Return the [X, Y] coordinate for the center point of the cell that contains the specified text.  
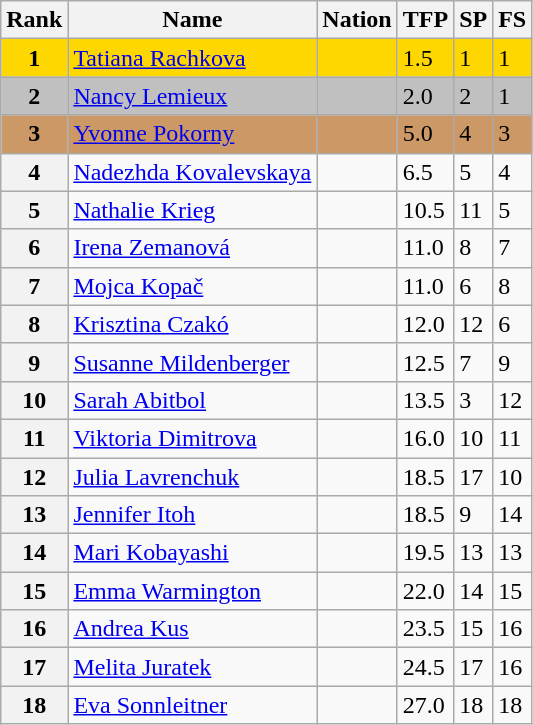
Nathalie Krieg [192, 210]
1.5 [425, 58]
Emma Warmington [192, 591]
Yvonne Pokorny [192, 134]
TFP [425, 20]
6.5 [425, 172]
2.0 [425, 96]
12.0 [425, 324]
Jennifer Itoh [192, 515]
Viktoria Dimitrova [192, 438]
5.0 [425, 134]
Name [192, 20]
12.5 [425, 362]
Rank [34, 20]
Tatiana Rachkova [192, 58]
Eva Sonnleitner [192, 705]
Mojca Kopač [192, 286]
Nadezhda Kovalevskaya [192, 172]
Susanne Mildenberger [192, 362]
Melita Juratek [192, 667]
FS [512, 20]
Nation [357, 20]
Andrea Kus [192, 629]
16.0 [425, 438]
Sarah Abitbol [192, 400]
27.0 [425, 705]
19.5 [425, 553]
Mari Kobayashi [192, 553]
Irena Zemanová [192, 248]
23.5 [425, 629]
24.5 [425, 667]
Julia Lavrenchuk [192, 477]
13.5 [425, 400]
Nancy Lemieux [192, 96]
SP [474, 20]
10.5 [425, 210]
22.0 [425, 591]
Krisztina Czakó [192, 324]
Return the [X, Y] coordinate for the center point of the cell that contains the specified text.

_What you will do_: Switch "center point" to "midpoint" throughout the rows above and write all of the rows out again with nothing else changed. Leave out the pictures.

_Task response_:
Return the [X, Y] coordinate for the midpoint of the cell that contains the specified text.  
Nathalie Krieg [192, 210]
1.5 [425, 58]
Emma Warmington [192, 591]
Yvonne Pokorny [192, 134]
TFP [425, 20]
6.5 [425, 172]
2.0 [425, 96]
12.0 [425, 324]
Jennifer Itoh [192, 515]
Viktoria Dimitrova [192, 438]
5.0 [425, 134]
Name [192, 20]
12.5 [425, 362]
Rank [34, 20]
Tatiana Rachkova [192, 58]
Eva Sonnleitner [192, 705]
Mojca Kopač [192, 286]
Nadezhda Kovalevskaya [192, 172]
Susanne Mildenberger [192, 362]
Melita Juratek [192, 667]
FS [512, 20]
Nation [357, 20]
Andrea Kus [192, 629]
16.0 [425, 438]
Sarah Abitbol [192, 400]
27.0 [425, 705]
19.5 [425, 553]
Mari Kobayashi [192, 553]
Irena Zemanová [192, 248]
23.5 [425, 629]
24.5 [425, 667]
Julia Lavrenchuk [192, 477]
13.5 [425, 400]
Nancy Lemieux [192, 96]
SP [474, 20]
10.5 [425, 210]
22.0 [425, 591]
Krisztina Czakó [192, 324]
Return the [X, Y] coordinate for the midpoint of the cell that contains the specified text.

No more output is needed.